— SUPPLIED INFORMATION —
□ □ □ □ □
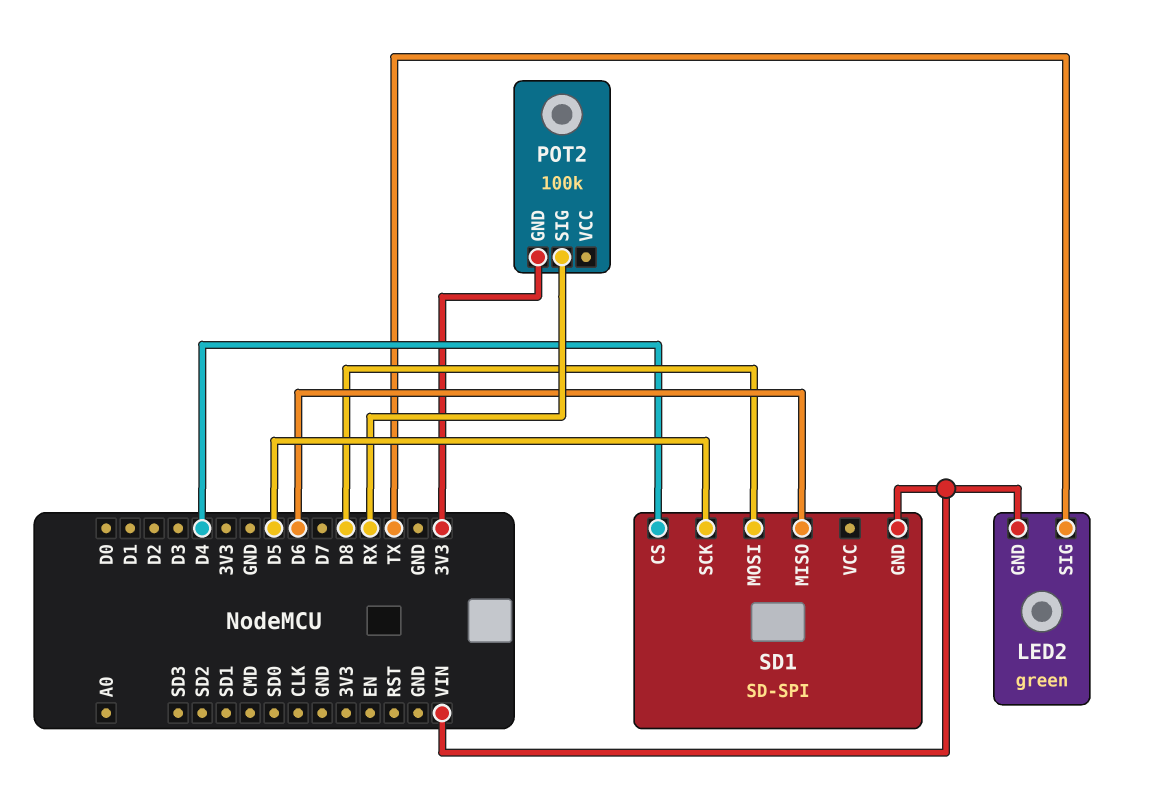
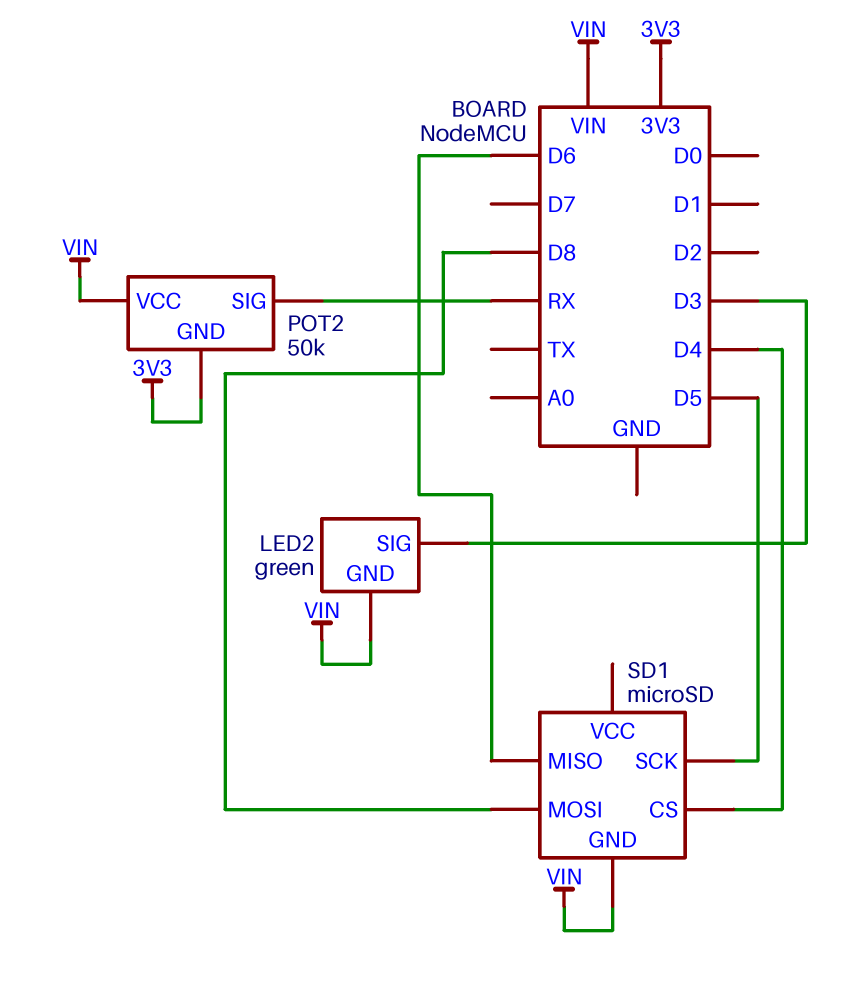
LED2 pin SIG: TX -> D3
POT2: 100k -> 50k
POT2 pin VCC: none -> VIN
SD1: SD-SPI -> microSD

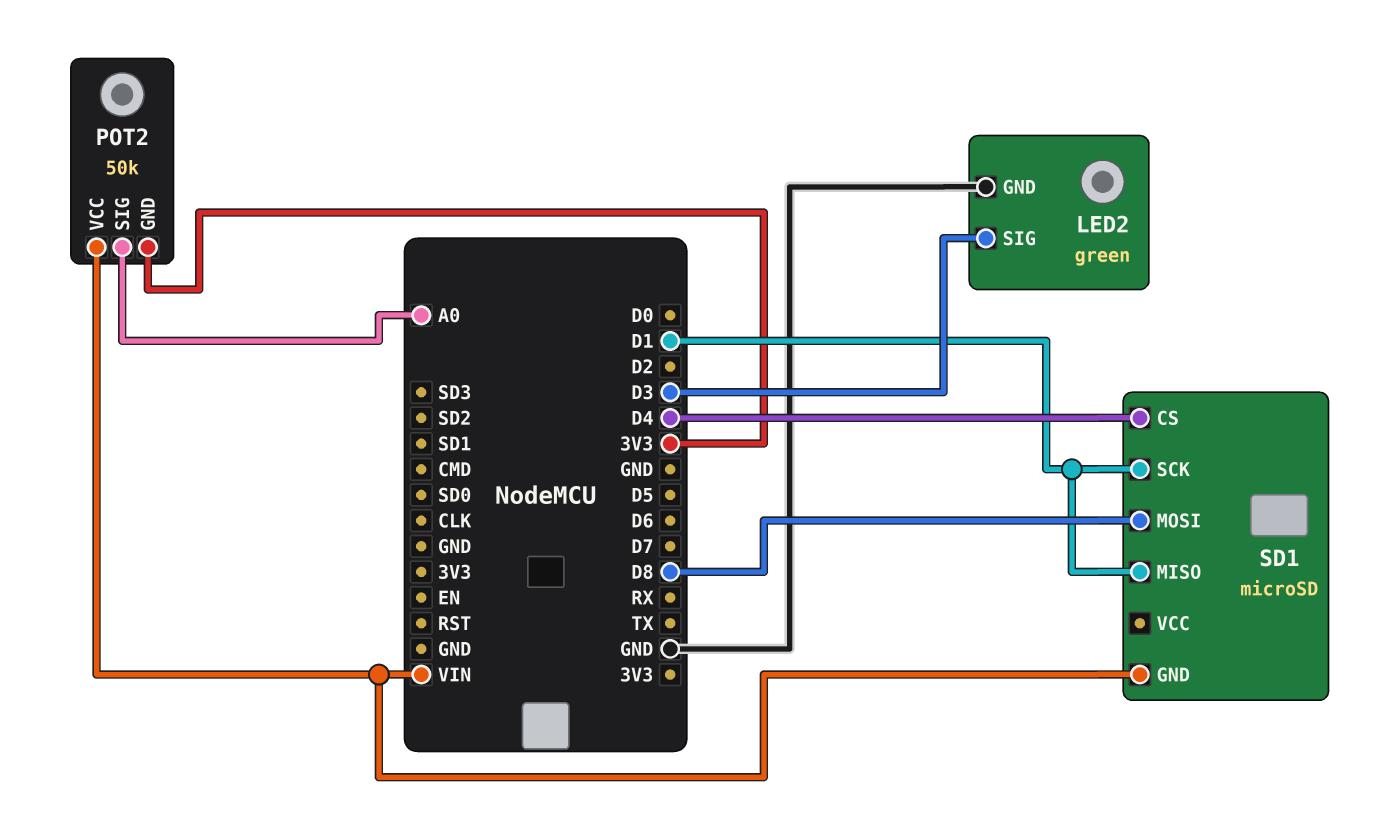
LED2 pin GND: VIN -> GND
POT2 pin SIG: RX -> A0
SD1 pin MISO: D6 -> D1
SD1 pin SCK: D5 -> D1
□ □ □ □ □
— TASK TO CARRY OUT —
Give every line of the records above again, exactly, and omit the pictures.

— SOLUTION —
LED2 pin SIG: TX -> D3
POT2: 100k -> 50k
POT2 pin VCC: none -> VIN
SD1: SD-SPI -> microSD

LED2 pin GND: VIN -> GND
POT2 pin SIG: RX -> A0
SD1 pin MISO: D6 -> D1
SD1 pin SCK: D5 -> D1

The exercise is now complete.